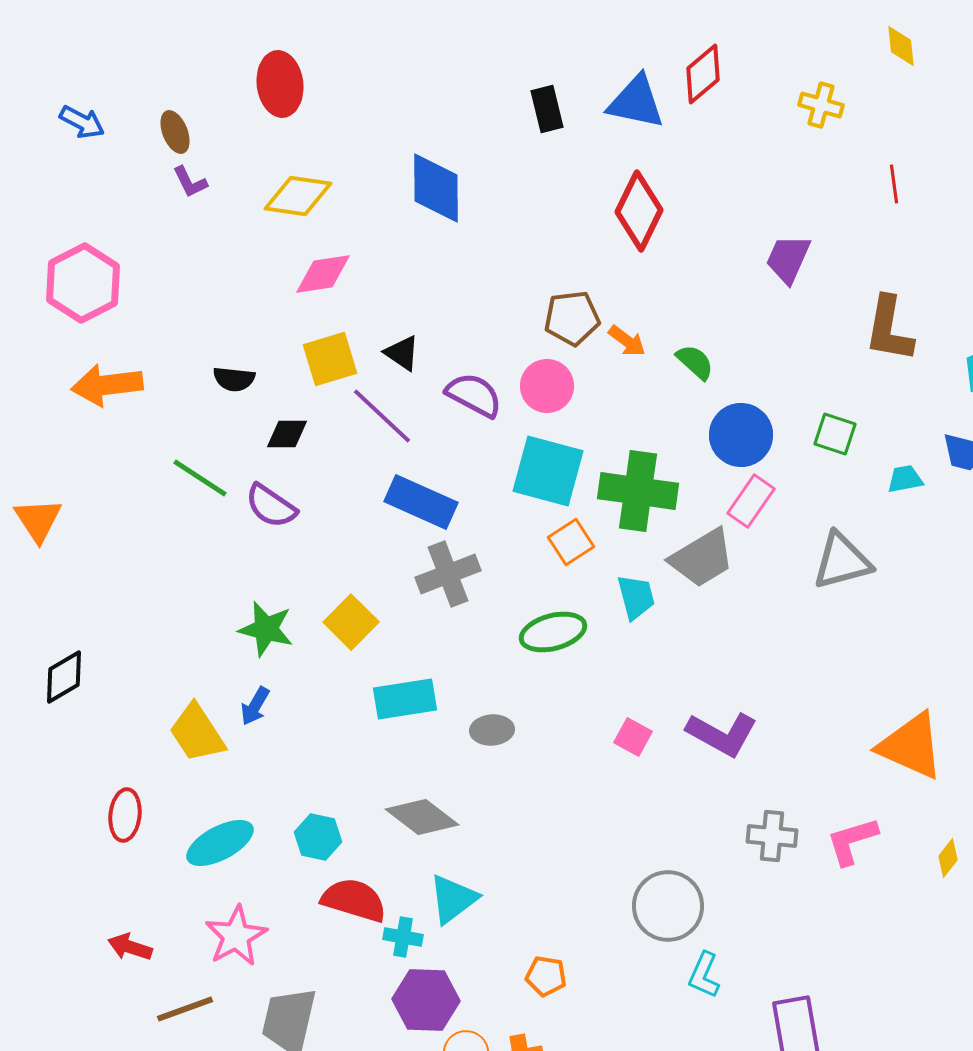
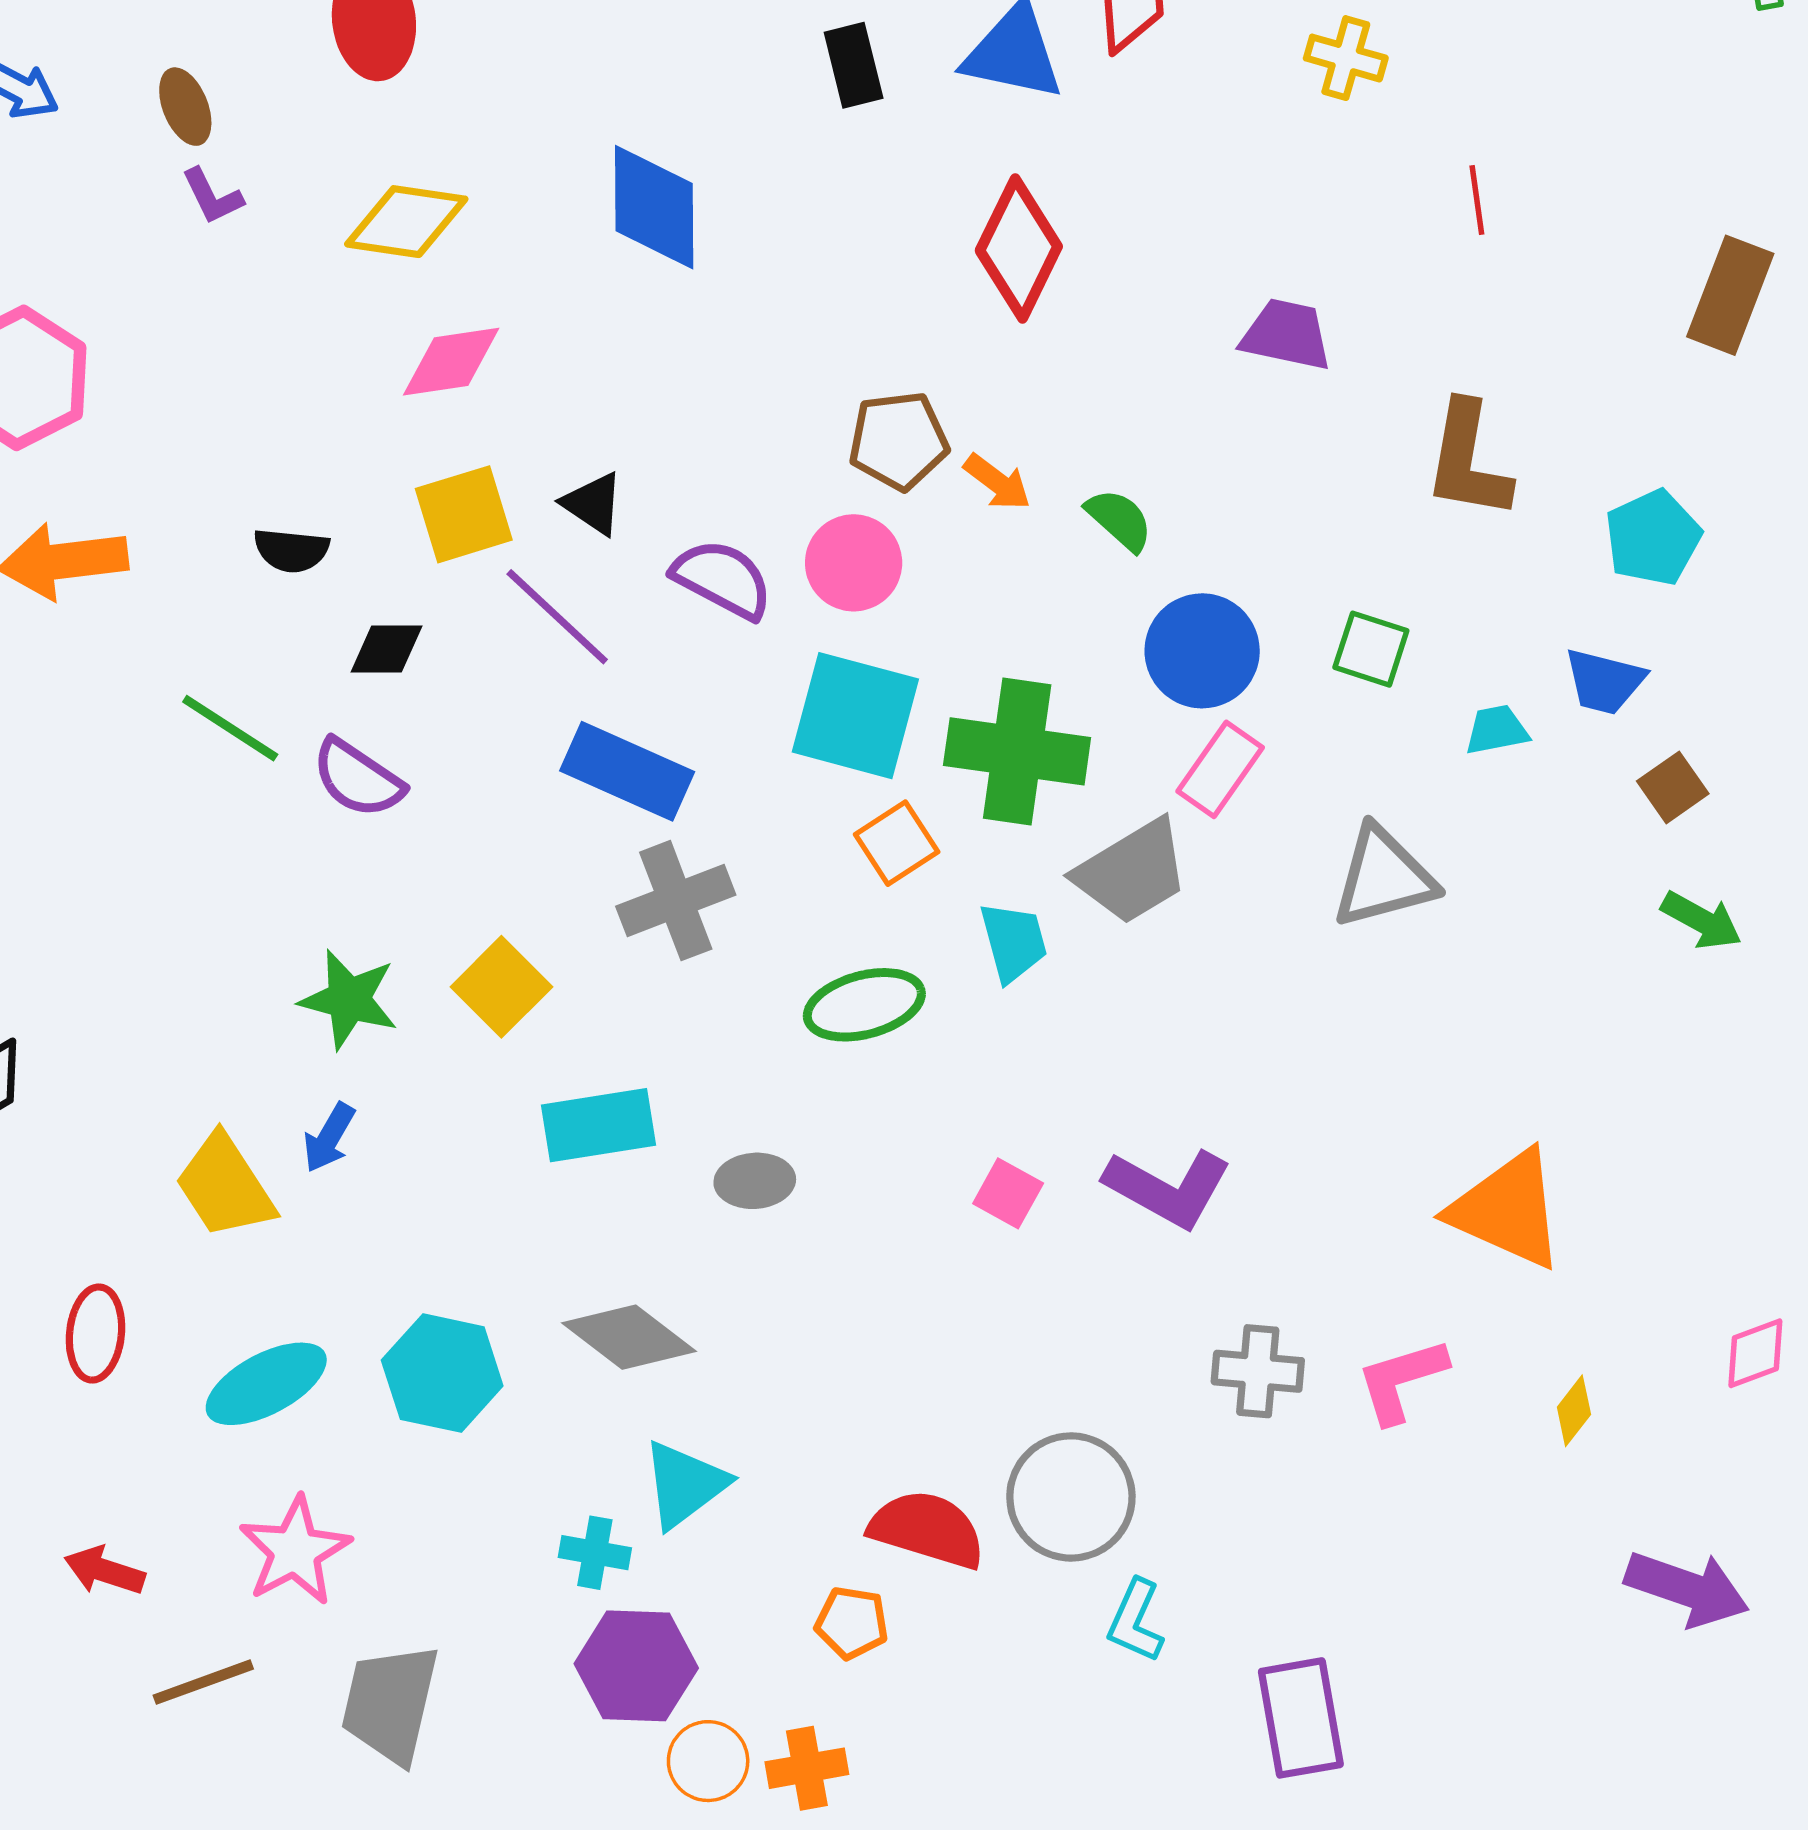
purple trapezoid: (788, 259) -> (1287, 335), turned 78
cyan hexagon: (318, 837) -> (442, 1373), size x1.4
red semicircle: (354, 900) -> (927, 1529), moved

.....

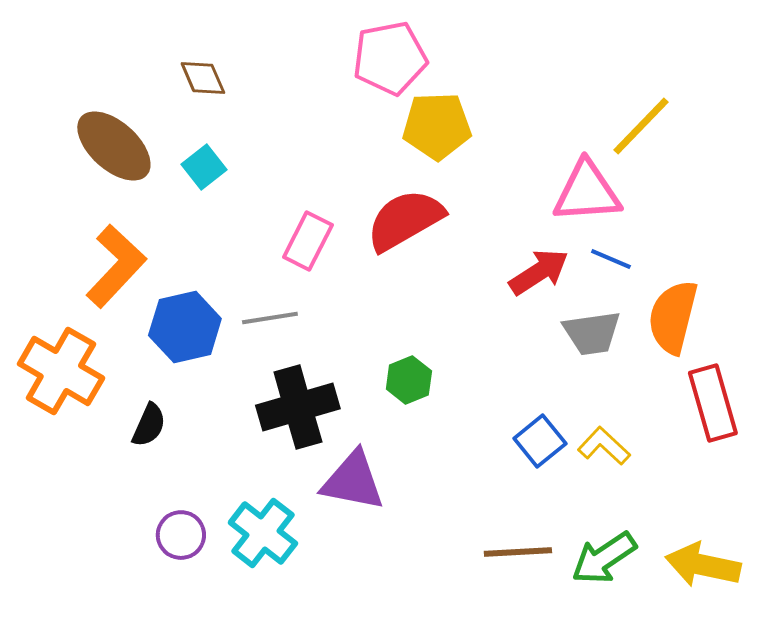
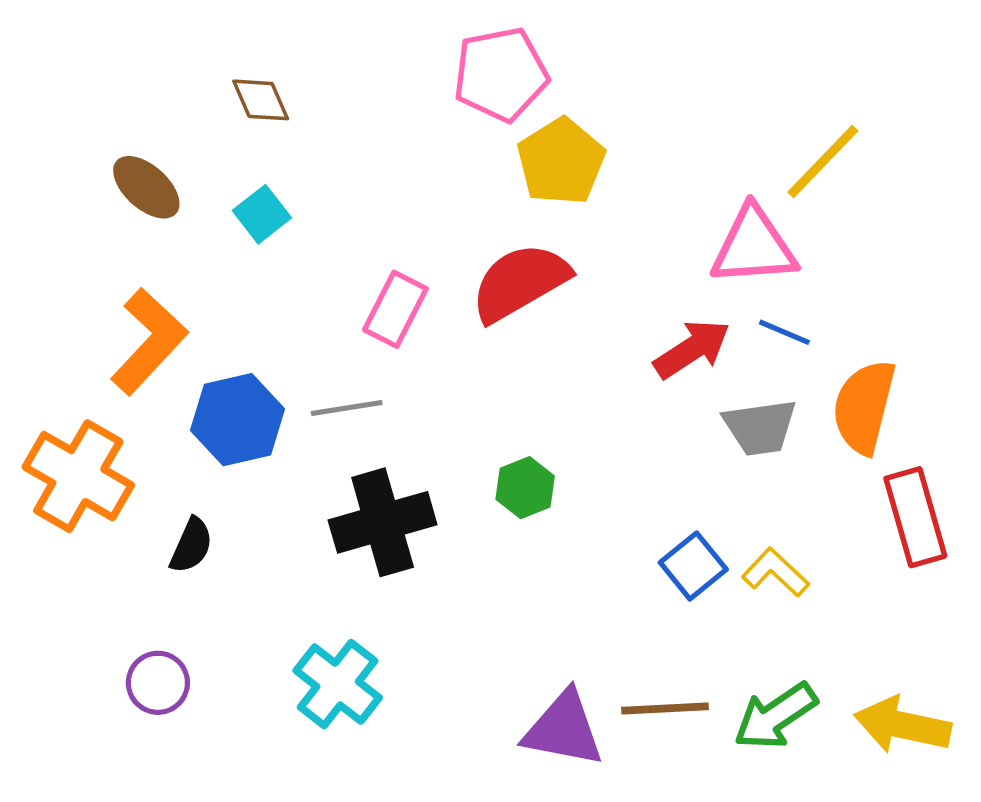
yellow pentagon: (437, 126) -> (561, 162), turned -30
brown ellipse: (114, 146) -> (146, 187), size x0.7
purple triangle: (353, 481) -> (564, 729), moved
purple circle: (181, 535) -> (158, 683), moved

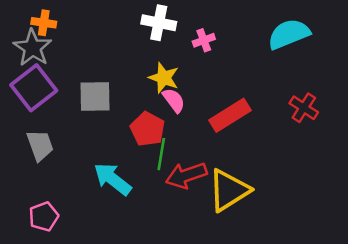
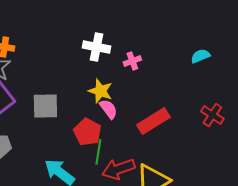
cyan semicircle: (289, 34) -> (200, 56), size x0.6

.....

Task requirements:
Your answer should be the lines above, from the line containing "cyan hexagon: (318, 837)" up to and including the line containing "red semicircle: (354, 900)", reproduced exactly and with nothing else.

Final answer:
cyan hexagon: (318, 837) -> (442, 1373), size x1.4
red semicircle: (354, 900) -> (927, 1529), moved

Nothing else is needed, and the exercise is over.